Your answer should consist only of the line with "(425, 135) = (652, 314): brown" and the lines after it, reproduced exactly through the end of the entries below.

*The data:*
========

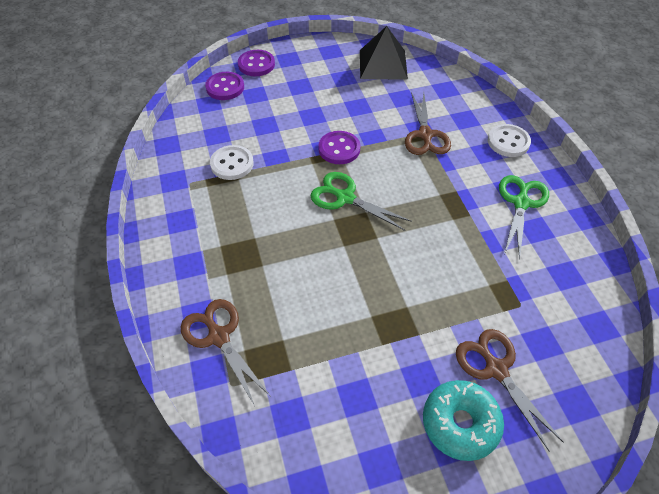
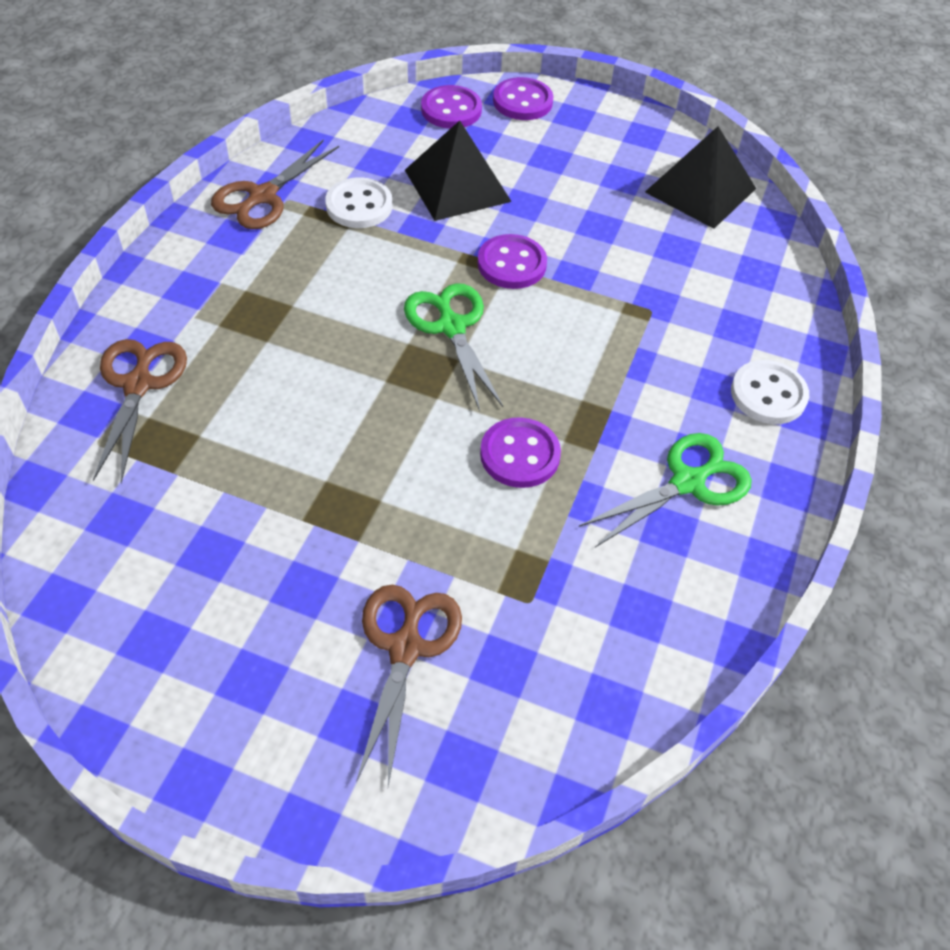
camera: 35 degrees right, 0 degrees up
(270, 124) = (457, 185): none -> black pyramid
(425, 135) = (652, 314): brown scissors -> brown scissors (262, 196)
(442, 239) = (520, 455): none -> purple button
(460, 423) = (291, 670): turquoise donut -> none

========

*Response area:*
(425, 135) = (652, 314): brown scissors -> brown scissors (262, 196)
(442, 239) = (520, 455): none -> purple button
(460, 423) = (291, 670): turquoise donut -> none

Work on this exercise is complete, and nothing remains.